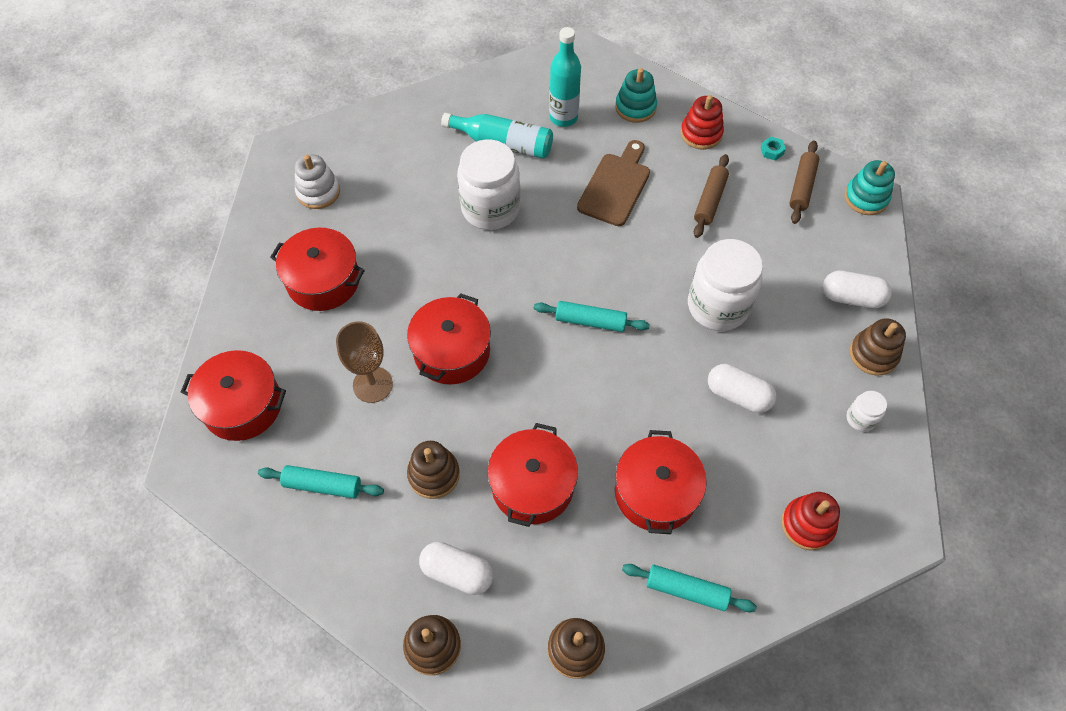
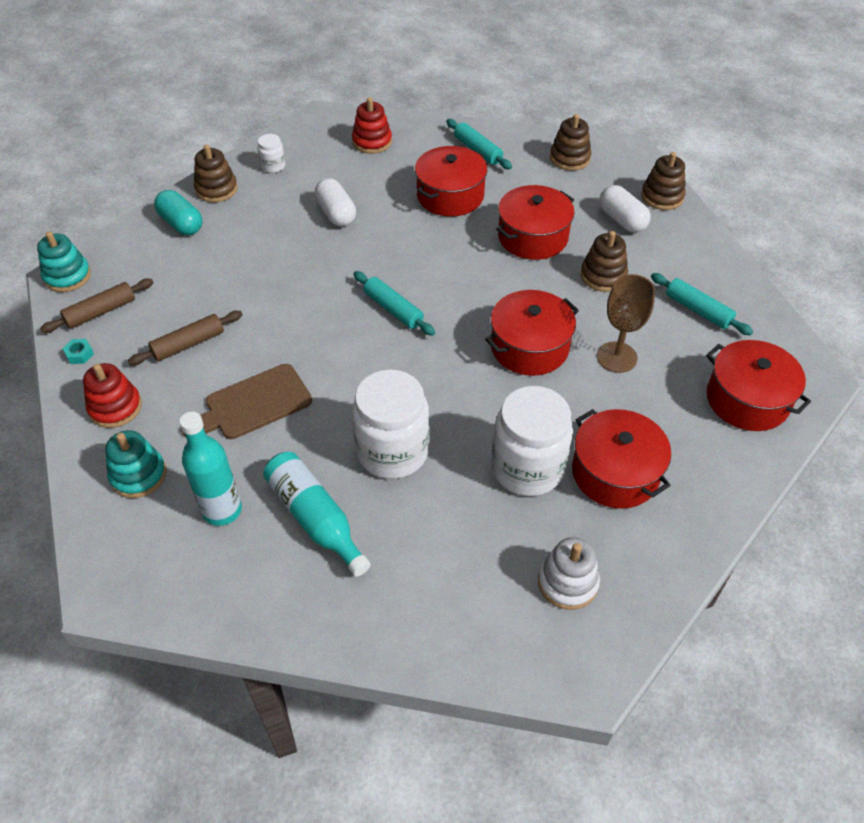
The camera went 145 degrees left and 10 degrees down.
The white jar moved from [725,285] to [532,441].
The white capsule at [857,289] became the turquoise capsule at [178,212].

Action item: Each line above gets copied exactly; leave the pictures out.

Answer to this task:
The camera went 145 degrees left and 10 degrees down.
The white jar moved from [725,285] to [532,441].
The white capsule at [857,289] became the turquoise capsule at [178,212].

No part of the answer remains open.